▶ **Directions for this task**:
For each line in the data that includes "orange", make a copy.

===== Supplied data =====

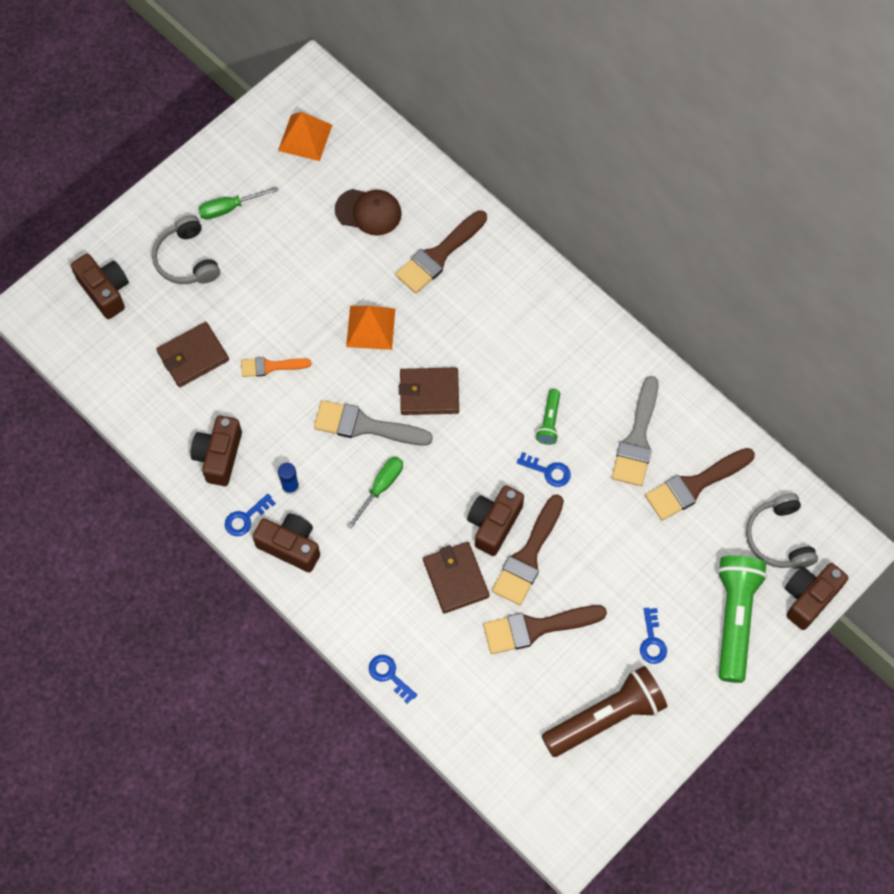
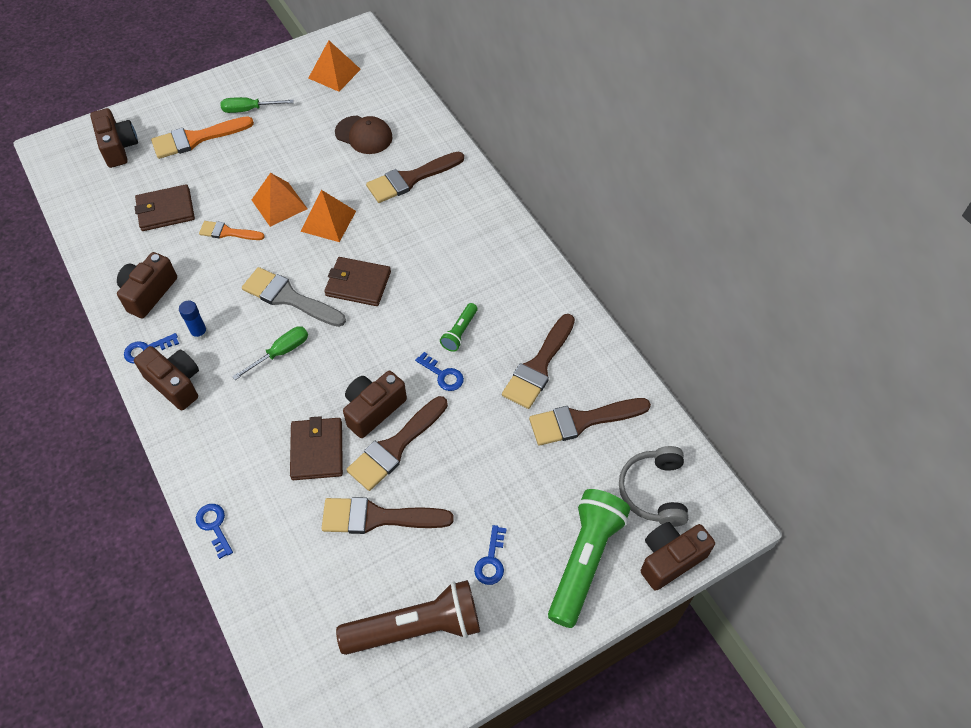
camera: 15 degrees right, 10 degrees down
grey headphones [152,215,220,284] -> orange brush [151,116,254,159]
grey brush [612,376,659,486] -> brown brush [502,314,575,409]
none -> orange pyramid [252,173,308,227]

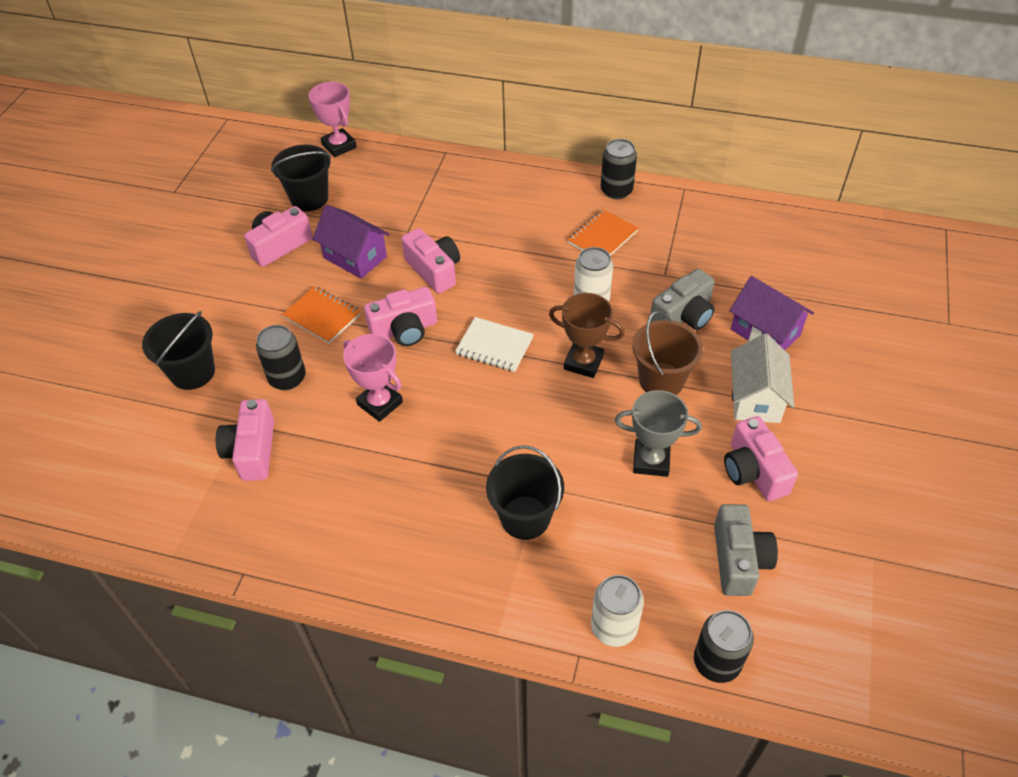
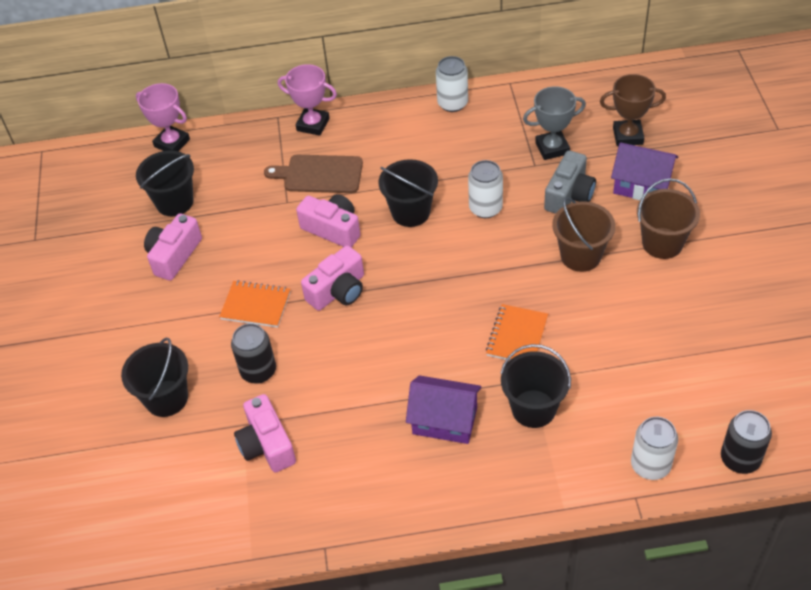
camera: 20 degrees left, 0 degrees up
purple house [312,205,390,279] -> purple house moved to [406,375,481,444]
pink trophy [343,334,403,422] -> pink trophy moved to [278,64,337,136]
white notebook [455,317,534,372] -> none
brown trophy [549,293,625,378] -> brown trophy moved to [600,74,666,146]
orange notebook [567,209,638,256] -> orange notebook moved to [486,304,548,361]
black can [601,139,637,199] -> white can [436,56,468,112]
grey trophy [615,390,702,477] -> grey trophy moved to [523,86,586,160]
grey camera [714,504,778,596] -> none
pink camera [724,416,798,501] -> none
white house [731,333,794,423] -> brown bucket [637,178,700,259]
none -> brown cutting board [264,155,363,193]
none -> black bucket [379,159,438,227]

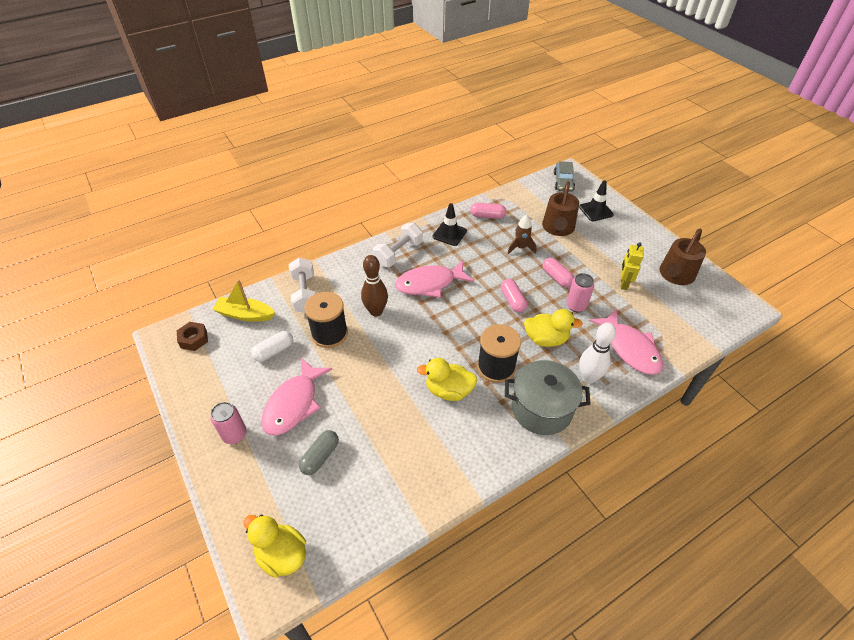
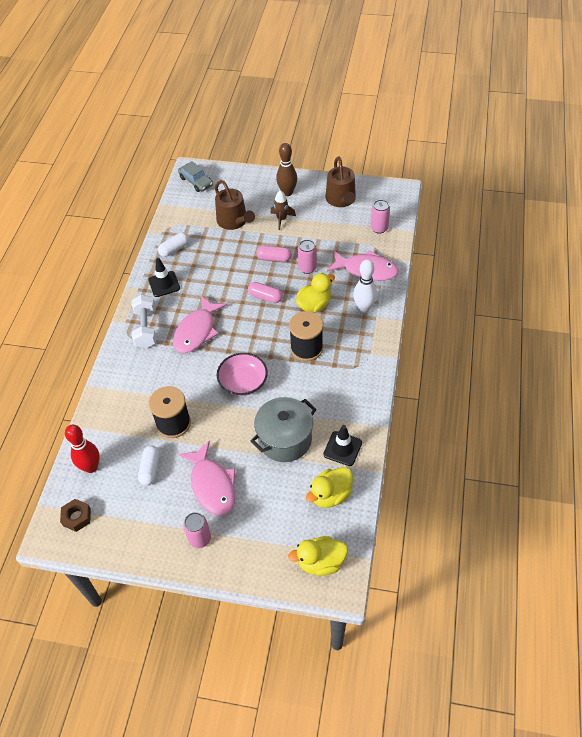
camera: 45 degrees left, 5 degrees up
yellow boat [212,279,275,322] -> red bowling pin [65,425,100,473]
white dumbbell [289,258,315,313] -> none
grey capsule [299,430,339,475] -> none
brown bowling pin [361,255,388,316] -> brown bowling pin moved to [276,143,297,196]
yellow duck [417,358,477,401] -> yellow duck moved to [306,467,353,508]
pink capsule [470,203,506,219] -> white capsule [158,232,189,257]
grey pot [505,360,591,435] -> grey pot moved to [251,397,317,462]
brown rocket [507,215,536,254] -> brown rocket moved to [271,191,296,230]
black traffic cone [579,180,614,221] -> black traffic cone moved to [323,425,362,466]
yellow robot [621,242,644,290] -> none
none -> pink bowl [217,353,268,396]
none -> pink can [371,200,390,234]

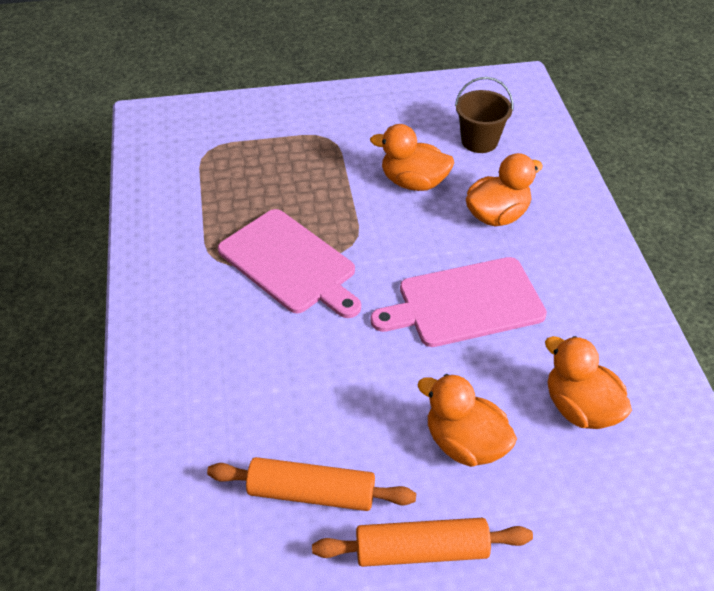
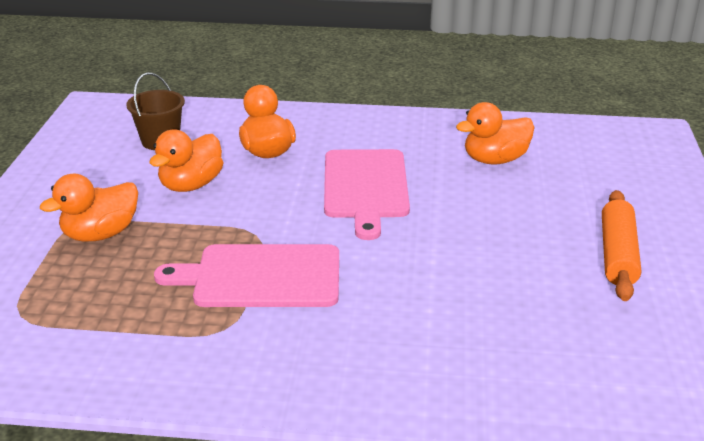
camera: 75 degrees left, 15 degrees down
orange rolling pin [207,457,416,511] -> none
pink cutting board [218,209,361,318] -> pink cutting board turned 150 degrees counterclockwise [154,244,339,307]
orange duck [418,374,517,467] -> orange duck moved to [40,174,138,241]

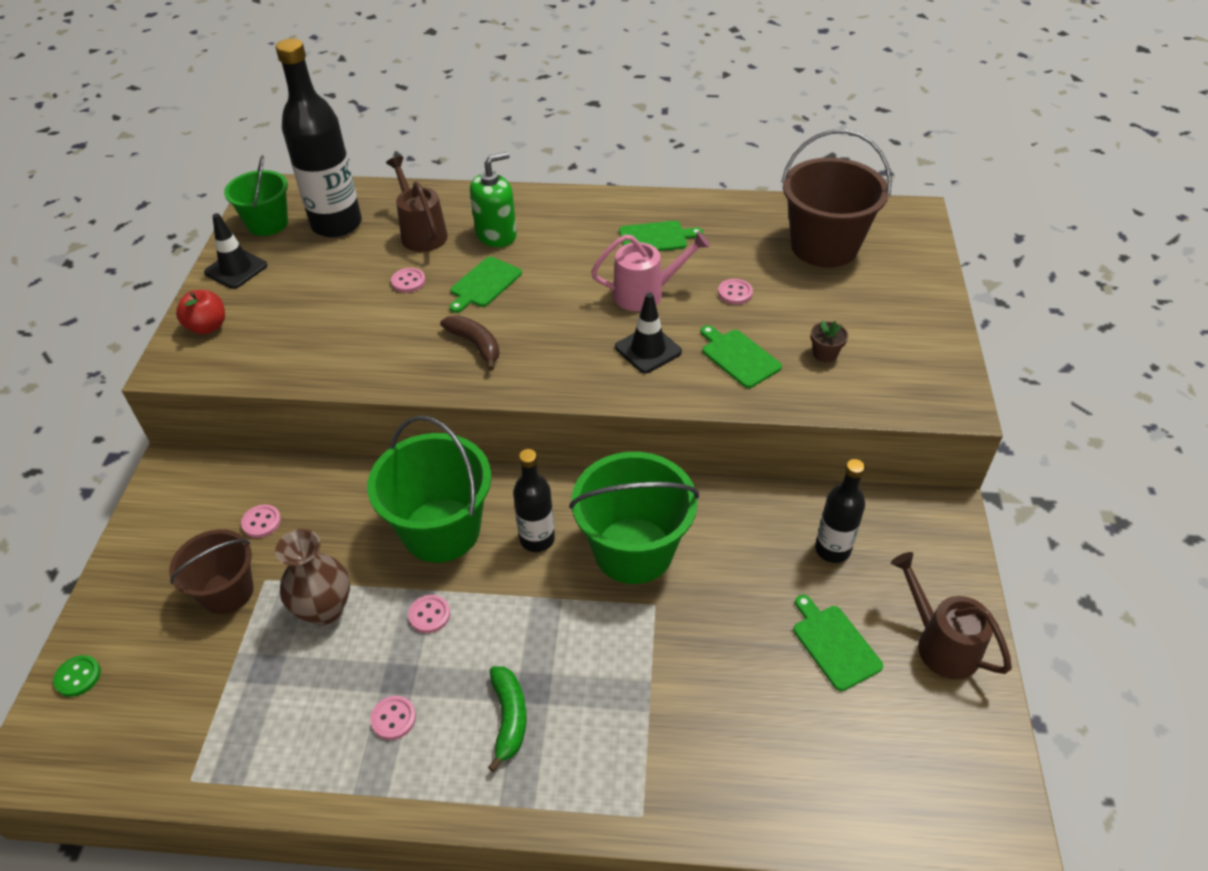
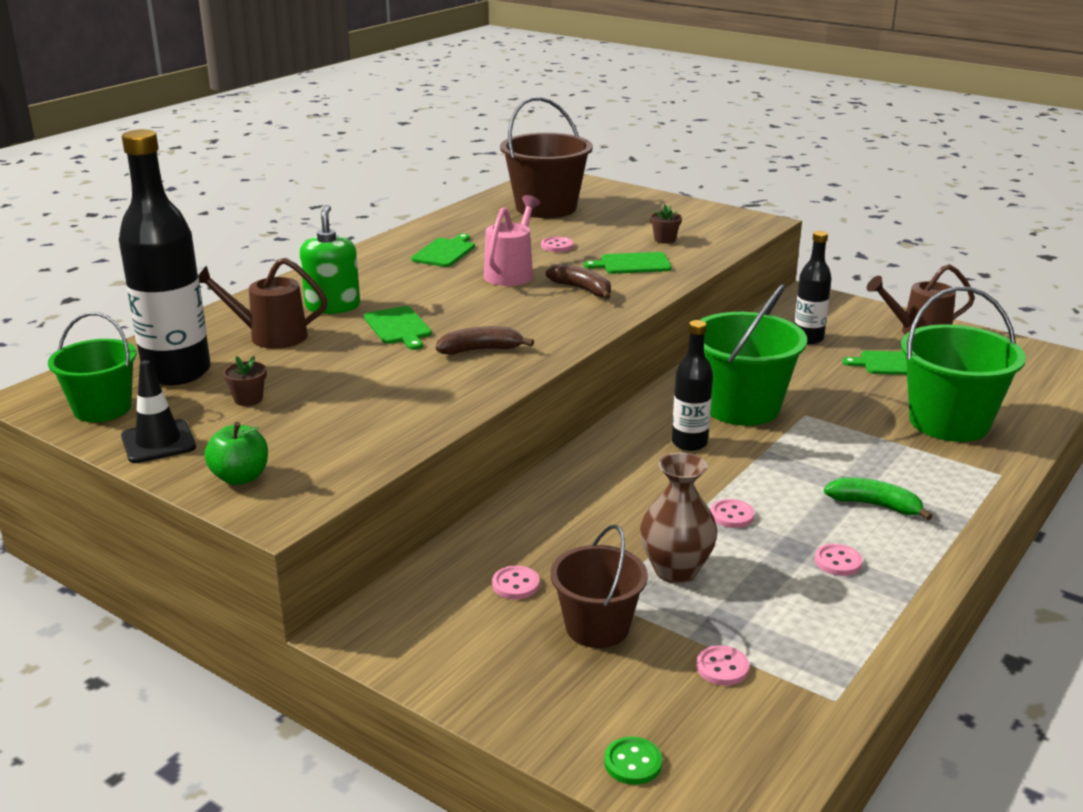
camera: 60 degrees left, 20 degrees down
red apple [176,290,225,334] -> green apple [205,422,268,485]
green bucket [367,415,491,563] -> green bucket moved to [901,286,1026,442]
pink button [391,268,426,293] -> pink button moved to [696,645,749,686]
black traffic cone [615,293,682,374] -> brown banana [546,264,611,300]
none -> brown flower pot [223,356,267,406]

=====

▶ **Reply to the exercise**:
grey headphones [152,215,220,284] -> orange brush [151,116,254,159]
none -> orange pyramid [252,173,308,227]
orange notebook [567,209,638,256] -> orange notebook moved to [486,304,548,361]
orange rolling pin [207,457,416,511] -> none
orange duck [418,374,517,467] -> orange duck moved to [40,174,138,241]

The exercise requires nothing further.